# YOUR OBJECTIVE
Pictures aside, output each record exactly.

[Image sets with object changes]
Segment Open

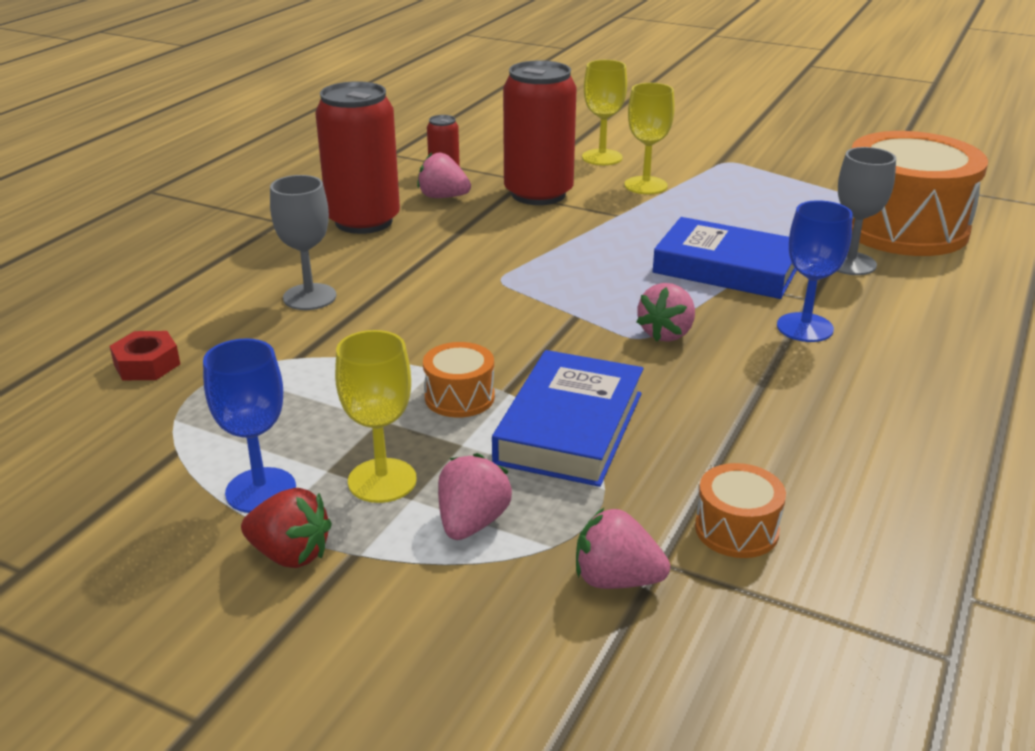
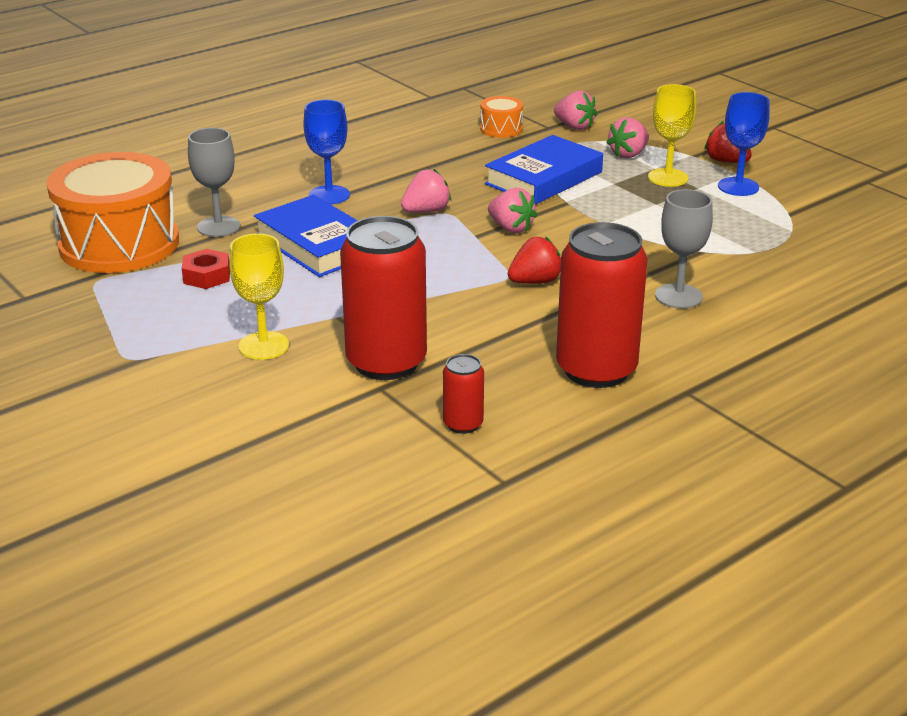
camera: 155 degrees left, 0 degrees up
(147, 364) = (816, 269): red nut -> red nut (207, 276)
(443, 197) = (491, 384): pink strawberry -> pink strawberry (511, 228)
(459, 397) = (599, 205): orange drum -> none
(468, 280) = (535, 282): none -> red strawberry
(602, 157) = (254, 402): yellow goblet -> none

Segment Closed

# ANSWER AREA
camera: 155 degrees left, 0 degrees up
(147, 364) = (816, 269): red nut -> red nut (207, 276)
(443, 197) = (491, 384): pink strawberry -> pink strawberry (511, 228)
(459, 397) = (599, 205): orange drum -> none
(468, 280) = (535, 282): none -> red strawberry
(602, 157) = (254, 402): yellow goblet -> none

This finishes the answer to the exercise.